Object change descriptions:
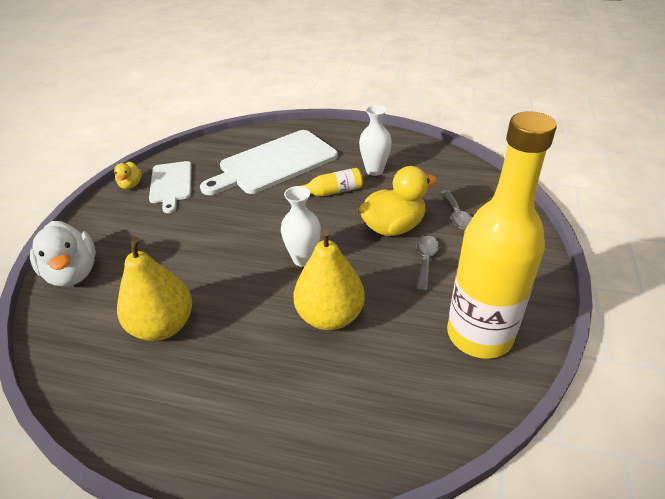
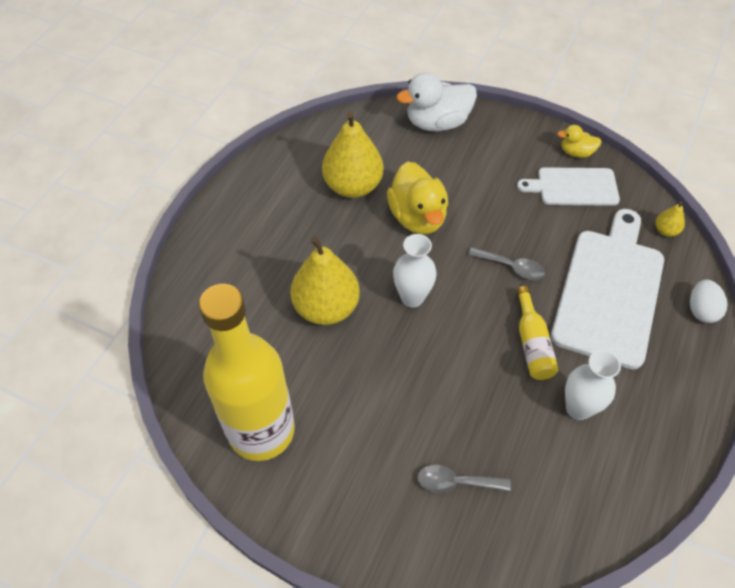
camera: 100 degrees right, 15 degrees up
(215, 144) = (665, 230): none -> yellow pear
(274, 163) = (609, 291): white cutting board -> white cutting board turned 45 degrees clockwise
(282, 130) = (701, 310): none -> white egg
(393, 227) = (447, 398): yellow duck -> yellow duck (417, 217)
(425, 261) = (380, 416): grey spoon -> grey spoon (511, 267)

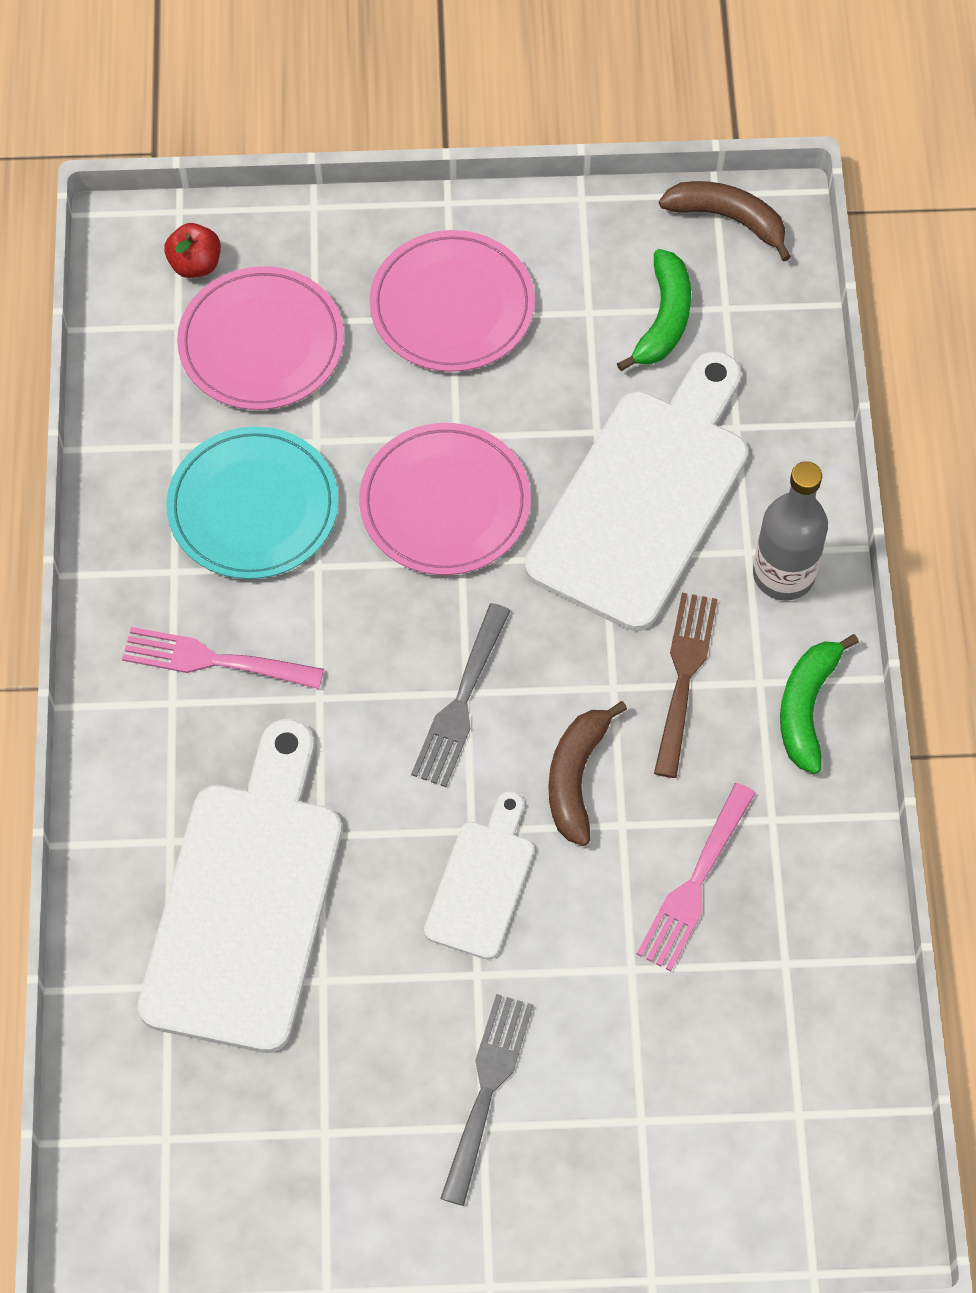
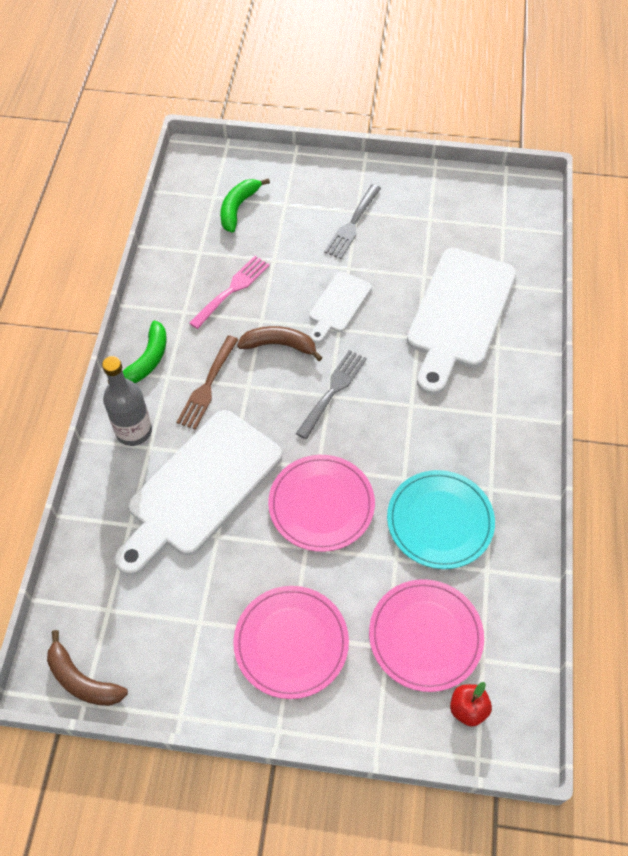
camera: 170 degrees left, 5 degrees down
(214, 660) = (469, 434): pink fork -> none
(576, 777) = (279, 345): brown banana -> brown banana turned 105 degrees counterclockwise
(664, 319) = (151, 608): green banana -> green banana (238, 208)

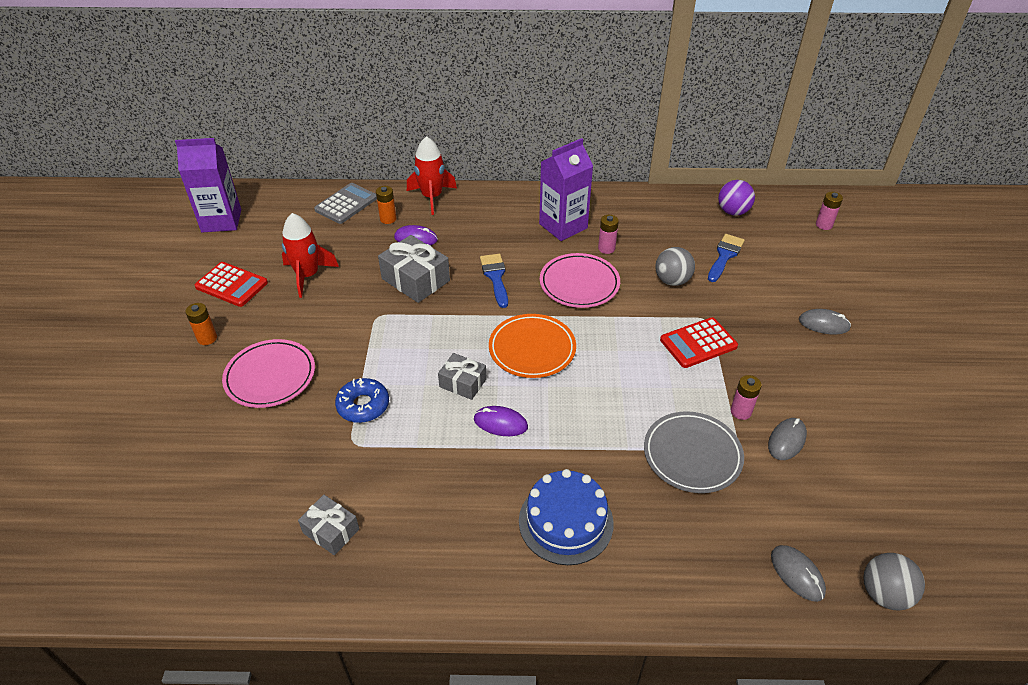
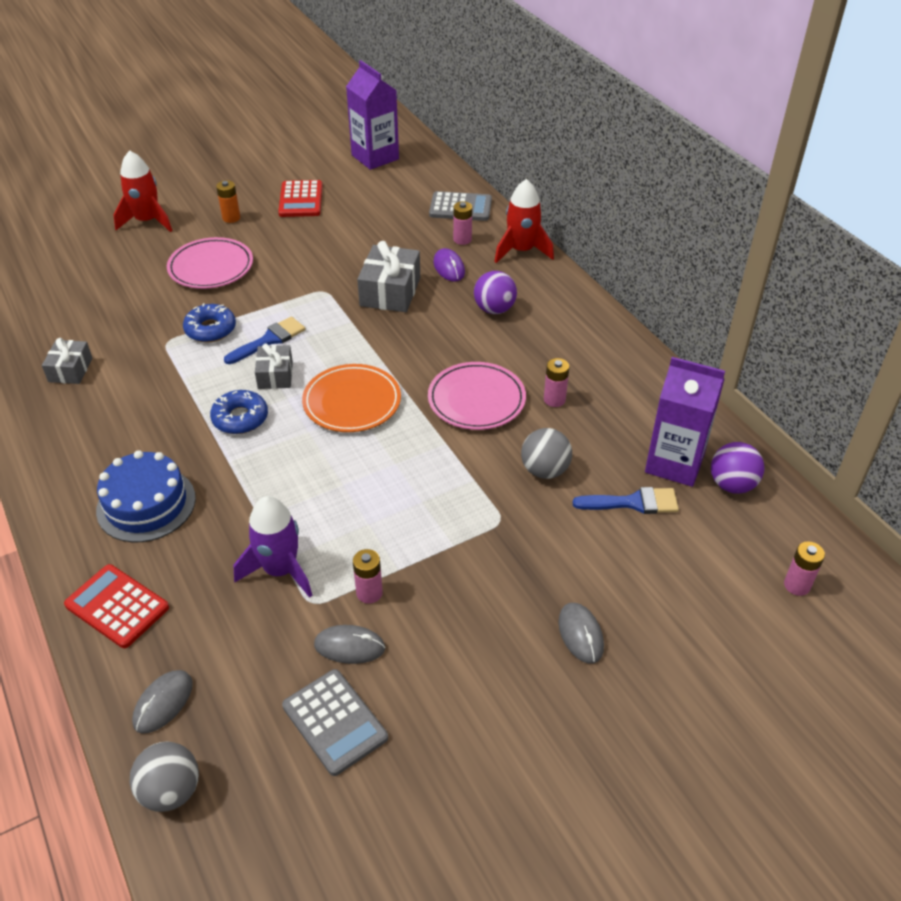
camera: 60 degrees right, 0 degrees up
(308, 275) = (344, 231): red rocket -> red rocket (147, 221)
(388, 219) = (462, 239): orange battery -> pink battery
(487, 236) = (494, 309): none -> purple ball
(495, 277) = (437, 339): blue brush -> blue brush (269, 340)
(500, 423) = (240, 418): purple mouse -> blue donut
(563, 226) = (562, 354): purple carton -> purple carton (674, 463)
(692, 455) = (280, 570): grey plate -> purple rocket
(698, 343) = (454, 525): red calculator -> red calculator (117, 606)
(852, 473) = (334, 722): none -> grey calculator

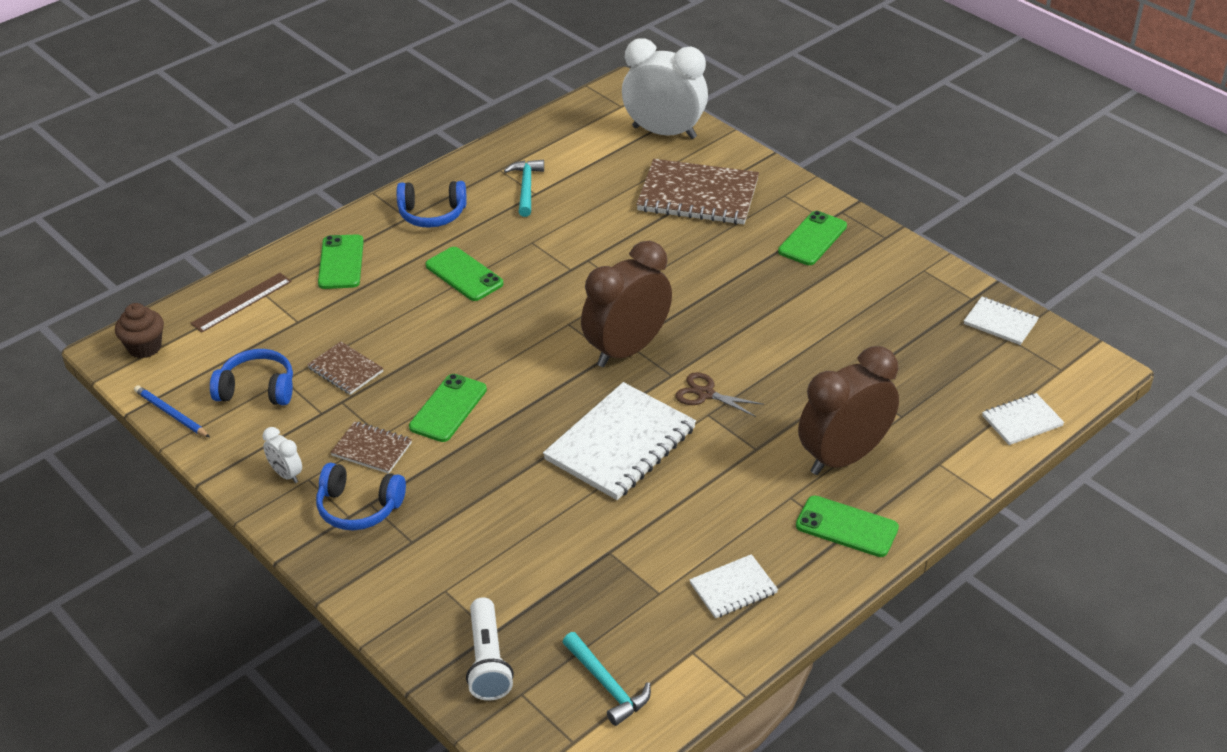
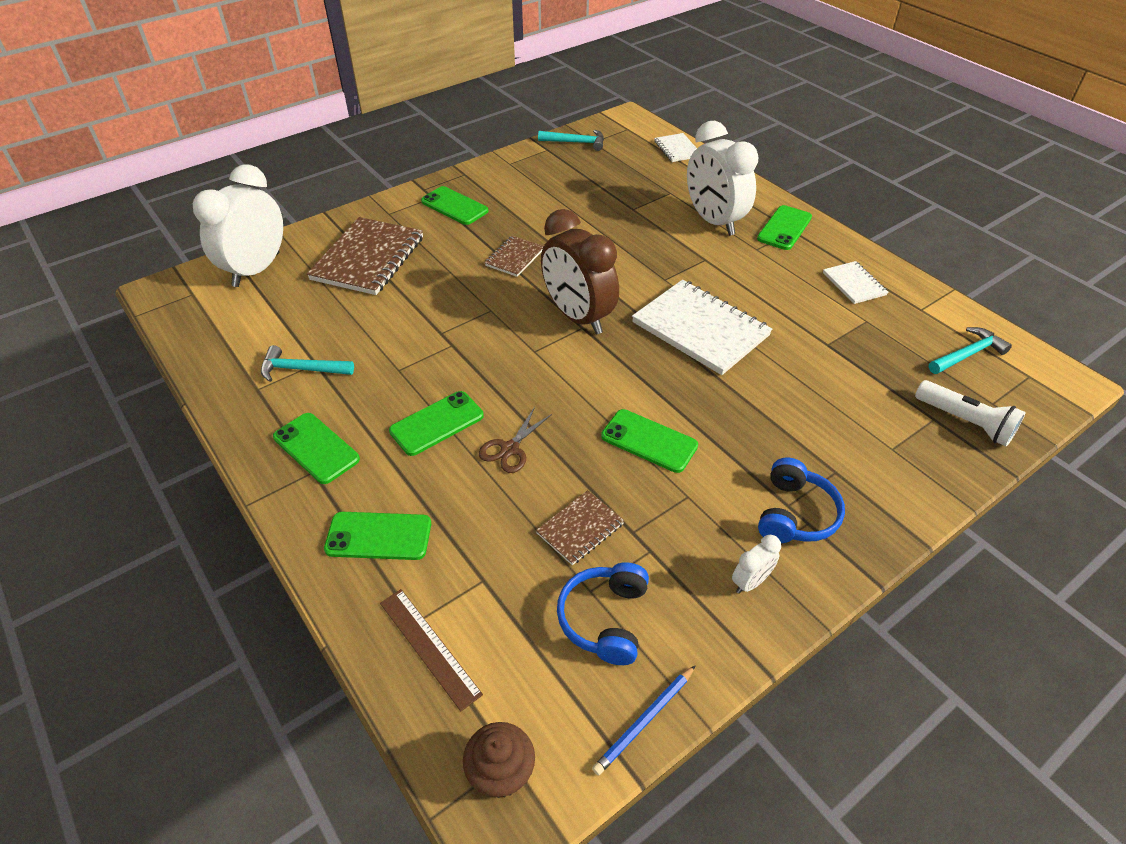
camera: 85 degrees left, 5 degrees up
(371, 449) = (709, 504): brown notebook -> brown notebook (514, 258)
(432, 214) = (316, 448): blue headphones -> green phone
(488, 661) = (965, 422): white flashlight -> white flashlight turned 45 degrees clockwise
(705, 394) = (640, 278): brown scissors -> brown scissors (510, 449)
(843, 457) = (713, 221): brown clock -> white clock
(1000, 322) = (576, 142): white notebook -> turquoise hammer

Work required
Reproduce every line from the entries that holds the word "white".

Expected answer
(274, 163) = (609, 291): white cutting board -> white cutting board turned 45 degrees clockwise
(282, 130) = (701, 310): none -> white egg
(488, 661) = (965, 422): white flashlight -> white flashlight turned 45 degrees clockwise
(843, 457) = (713, 221): brown clock -> white clock
(1000, 322) = (576, 142): white notebook -> turquoise hammer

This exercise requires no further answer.